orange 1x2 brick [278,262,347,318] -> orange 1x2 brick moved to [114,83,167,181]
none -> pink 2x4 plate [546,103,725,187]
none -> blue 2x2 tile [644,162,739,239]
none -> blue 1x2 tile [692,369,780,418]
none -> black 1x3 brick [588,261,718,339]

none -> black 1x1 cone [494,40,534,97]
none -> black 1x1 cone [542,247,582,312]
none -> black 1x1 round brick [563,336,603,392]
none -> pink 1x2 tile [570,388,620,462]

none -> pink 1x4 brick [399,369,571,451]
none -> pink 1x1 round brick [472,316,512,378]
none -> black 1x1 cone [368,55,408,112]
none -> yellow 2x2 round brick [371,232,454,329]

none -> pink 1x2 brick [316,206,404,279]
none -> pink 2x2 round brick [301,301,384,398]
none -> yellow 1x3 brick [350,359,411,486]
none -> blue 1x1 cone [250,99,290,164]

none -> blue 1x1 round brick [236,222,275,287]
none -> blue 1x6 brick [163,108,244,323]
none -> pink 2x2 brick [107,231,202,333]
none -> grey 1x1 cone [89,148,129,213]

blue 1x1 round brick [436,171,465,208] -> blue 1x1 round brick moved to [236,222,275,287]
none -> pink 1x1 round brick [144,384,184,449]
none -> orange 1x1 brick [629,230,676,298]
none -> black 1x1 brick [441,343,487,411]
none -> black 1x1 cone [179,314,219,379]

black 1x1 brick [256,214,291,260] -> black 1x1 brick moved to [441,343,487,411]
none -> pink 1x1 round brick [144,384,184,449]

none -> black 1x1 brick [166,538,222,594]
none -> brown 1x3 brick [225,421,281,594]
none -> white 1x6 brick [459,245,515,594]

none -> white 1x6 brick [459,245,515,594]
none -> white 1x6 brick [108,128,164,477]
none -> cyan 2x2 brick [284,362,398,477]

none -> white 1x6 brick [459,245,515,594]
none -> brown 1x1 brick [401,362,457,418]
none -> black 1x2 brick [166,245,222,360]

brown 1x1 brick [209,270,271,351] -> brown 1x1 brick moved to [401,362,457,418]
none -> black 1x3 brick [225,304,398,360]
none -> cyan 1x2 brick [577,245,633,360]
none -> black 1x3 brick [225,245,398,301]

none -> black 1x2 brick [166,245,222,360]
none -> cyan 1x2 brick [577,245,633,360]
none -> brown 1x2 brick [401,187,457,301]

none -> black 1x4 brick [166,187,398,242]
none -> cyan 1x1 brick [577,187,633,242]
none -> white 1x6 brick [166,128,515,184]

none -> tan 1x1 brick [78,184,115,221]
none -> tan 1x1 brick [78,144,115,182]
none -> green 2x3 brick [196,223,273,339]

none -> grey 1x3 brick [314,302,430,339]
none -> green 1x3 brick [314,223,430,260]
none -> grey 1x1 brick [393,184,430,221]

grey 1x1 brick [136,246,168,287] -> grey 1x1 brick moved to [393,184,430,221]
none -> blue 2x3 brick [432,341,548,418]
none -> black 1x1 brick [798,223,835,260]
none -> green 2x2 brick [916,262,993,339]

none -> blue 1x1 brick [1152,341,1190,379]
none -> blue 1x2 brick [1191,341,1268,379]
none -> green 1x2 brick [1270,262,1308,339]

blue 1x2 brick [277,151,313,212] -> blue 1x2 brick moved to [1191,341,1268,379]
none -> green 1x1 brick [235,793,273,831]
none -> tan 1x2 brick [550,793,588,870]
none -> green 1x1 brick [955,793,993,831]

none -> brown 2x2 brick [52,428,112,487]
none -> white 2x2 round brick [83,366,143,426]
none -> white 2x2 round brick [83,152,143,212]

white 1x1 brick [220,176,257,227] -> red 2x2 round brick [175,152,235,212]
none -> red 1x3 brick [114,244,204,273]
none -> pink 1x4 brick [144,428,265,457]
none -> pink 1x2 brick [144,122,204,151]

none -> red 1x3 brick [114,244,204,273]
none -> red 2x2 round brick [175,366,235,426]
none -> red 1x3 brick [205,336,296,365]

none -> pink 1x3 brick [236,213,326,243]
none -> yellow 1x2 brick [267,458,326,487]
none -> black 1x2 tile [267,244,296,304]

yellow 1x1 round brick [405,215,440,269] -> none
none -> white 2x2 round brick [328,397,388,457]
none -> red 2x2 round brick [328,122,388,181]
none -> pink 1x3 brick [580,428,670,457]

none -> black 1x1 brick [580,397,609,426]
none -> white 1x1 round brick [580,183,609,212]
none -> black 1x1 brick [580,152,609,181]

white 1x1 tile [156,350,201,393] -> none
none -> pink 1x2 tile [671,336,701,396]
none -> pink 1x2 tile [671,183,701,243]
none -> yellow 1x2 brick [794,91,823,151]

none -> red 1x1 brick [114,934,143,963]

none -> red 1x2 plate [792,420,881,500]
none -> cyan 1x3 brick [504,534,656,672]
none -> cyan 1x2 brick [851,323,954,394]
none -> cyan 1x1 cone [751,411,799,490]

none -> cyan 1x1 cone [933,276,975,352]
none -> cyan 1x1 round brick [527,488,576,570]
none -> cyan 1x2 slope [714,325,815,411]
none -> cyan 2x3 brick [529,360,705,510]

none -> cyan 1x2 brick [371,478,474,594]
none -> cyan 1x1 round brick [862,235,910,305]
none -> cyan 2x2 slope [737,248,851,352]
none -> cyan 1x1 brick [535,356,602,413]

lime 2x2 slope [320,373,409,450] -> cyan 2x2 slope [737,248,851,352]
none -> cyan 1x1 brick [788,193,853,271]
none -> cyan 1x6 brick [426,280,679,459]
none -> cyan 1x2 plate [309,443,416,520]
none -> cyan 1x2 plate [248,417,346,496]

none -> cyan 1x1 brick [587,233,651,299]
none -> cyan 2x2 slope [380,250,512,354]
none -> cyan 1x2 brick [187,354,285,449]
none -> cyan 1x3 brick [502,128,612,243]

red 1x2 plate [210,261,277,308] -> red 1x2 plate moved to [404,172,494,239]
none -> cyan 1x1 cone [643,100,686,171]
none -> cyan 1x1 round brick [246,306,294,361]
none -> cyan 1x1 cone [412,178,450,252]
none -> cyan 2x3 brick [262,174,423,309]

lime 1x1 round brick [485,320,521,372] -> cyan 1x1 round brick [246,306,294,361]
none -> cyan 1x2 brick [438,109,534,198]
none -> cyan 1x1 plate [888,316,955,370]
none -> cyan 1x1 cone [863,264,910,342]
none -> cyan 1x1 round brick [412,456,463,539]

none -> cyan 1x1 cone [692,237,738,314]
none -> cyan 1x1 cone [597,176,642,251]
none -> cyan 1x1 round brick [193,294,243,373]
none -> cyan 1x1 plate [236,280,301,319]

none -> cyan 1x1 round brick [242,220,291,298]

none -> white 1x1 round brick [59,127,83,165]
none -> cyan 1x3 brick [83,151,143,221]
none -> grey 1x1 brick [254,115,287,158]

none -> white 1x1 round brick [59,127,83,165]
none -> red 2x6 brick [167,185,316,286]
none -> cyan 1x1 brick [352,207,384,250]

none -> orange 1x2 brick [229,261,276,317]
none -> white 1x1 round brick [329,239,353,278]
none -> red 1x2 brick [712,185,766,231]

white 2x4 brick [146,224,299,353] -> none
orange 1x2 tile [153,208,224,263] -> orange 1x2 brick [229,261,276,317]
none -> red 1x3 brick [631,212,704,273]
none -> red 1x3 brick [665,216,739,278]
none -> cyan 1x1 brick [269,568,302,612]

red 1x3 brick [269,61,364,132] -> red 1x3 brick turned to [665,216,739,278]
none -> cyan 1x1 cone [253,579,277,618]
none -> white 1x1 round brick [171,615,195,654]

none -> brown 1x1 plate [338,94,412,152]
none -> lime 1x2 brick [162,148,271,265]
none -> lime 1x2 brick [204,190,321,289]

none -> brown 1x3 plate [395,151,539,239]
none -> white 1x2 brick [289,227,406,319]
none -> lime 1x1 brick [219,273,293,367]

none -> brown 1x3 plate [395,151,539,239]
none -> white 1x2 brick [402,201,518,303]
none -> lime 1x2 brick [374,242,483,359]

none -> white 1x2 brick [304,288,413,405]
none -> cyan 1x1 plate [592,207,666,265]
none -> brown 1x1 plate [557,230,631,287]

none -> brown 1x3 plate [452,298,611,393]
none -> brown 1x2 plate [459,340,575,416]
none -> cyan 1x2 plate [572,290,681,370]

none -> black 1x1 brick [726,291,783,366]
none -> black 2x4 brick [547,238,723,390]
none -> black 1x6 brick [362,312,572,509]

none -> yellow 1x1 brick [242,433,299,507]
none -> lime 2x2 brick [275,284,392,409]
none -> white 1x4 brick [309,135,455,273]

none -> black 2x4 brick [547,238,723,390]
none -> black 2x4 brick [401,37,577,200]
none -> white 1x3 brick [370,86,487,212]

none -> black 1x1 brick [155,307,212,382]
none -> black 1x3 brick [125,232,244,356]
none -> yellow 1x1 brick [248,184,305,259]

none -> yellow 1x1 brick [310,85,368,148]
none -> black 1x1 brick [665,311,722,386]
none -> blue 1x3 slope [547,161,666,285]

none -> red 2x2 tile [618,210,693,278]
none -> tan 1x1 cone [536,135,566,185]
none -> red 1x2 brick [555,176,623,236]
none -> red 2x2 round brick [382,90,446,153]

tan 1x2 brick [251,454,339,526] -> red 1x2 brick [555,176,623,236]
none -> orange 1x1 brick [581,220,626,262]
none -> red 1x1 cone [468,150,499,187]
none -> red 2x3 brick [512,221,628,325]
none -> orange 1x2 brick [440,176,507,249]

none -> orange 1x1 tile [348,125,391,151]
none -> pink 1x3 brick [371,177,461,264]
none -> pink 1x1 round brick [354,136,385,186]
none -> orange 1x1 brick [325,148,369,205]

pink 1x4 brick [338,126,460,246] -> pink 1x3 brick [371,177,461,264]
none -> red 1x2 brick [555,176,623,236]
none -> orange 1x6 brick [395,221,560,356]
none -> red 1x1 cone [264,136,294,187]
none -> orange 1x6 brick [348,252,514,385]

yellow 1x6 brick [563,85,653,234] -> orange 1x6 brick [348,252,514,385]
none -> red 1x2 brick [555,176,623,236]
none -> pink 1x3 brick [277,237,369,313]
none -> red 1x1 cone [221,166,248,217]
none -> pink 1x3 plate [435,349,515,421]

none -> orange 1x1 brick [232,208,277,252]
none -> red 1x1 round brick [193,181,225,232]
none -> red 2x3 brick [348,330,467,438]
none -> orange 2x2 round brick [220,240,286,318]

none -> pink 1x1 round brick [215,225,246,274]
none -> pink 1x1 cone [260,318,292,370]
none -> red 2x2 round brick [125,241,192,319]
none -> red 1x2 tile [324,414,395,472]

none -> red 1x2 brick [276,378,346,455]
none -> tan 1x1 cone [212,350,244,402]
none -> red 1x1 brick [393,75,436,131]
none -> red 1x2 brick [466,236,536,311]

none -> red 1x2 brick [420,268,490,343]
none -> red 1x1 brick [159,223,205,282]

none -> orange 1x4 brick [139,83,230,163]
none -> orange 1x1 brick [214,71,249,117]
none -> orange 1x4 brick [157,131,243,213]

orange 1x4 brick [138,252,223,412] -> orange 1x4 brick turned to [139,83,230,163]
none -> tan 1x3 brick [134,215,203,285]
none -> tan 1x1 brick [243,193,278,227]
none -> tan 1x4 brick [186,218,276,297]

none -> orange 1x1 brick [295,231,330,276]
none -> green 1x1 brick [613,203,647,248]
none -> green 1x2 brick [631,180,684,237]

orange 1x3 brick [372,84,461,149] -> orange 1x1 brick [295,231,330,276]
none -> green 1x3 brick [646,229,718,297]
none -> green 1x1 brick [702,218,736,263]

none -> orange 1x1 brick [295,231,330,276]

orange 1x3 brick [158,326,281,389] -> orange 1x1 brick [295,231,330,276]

··········

ACTIVITY ->
Begin at the line above that has "none -> pink 1x3 brick [371,177,461,264]" and stop after the line that has "none -> orange 1x1 brick [232,208,277,252]", copying each line exactly and adding nothing else.

RESULT OF THIS TASK ->
none -> pink 1x3 brick [371,177,461,264]
none -> pink 1x1 round brick [354,136,385,186]
none -> orange 1x1 brick [325,148,369,205]

pink 1x4 brick [338,126,460,246] -> pink 1x3 brick [371,177,461,264]
none -> red 1x2 brick [555,176,623,236]
none -> orange 1x6 brick [395,221,560,356]
none -> red 1x1 cone [264,136,294,187]
none -> orange 1x6 brick [348,252,514,385]

yellow 1x6 brick [563,85,653,234] -> orange 1x6 brick [348,252,514,385]
none -> red 1x2 brick [555,176,623,236]
none -> pink 1x3 brick [277,237,369,313]
none -> red 1x1 cone [221,166,248,217]
none -> pink 1x3 plate [435,349,515,421]

none -> orange 1x1 brick [232,208,277,252]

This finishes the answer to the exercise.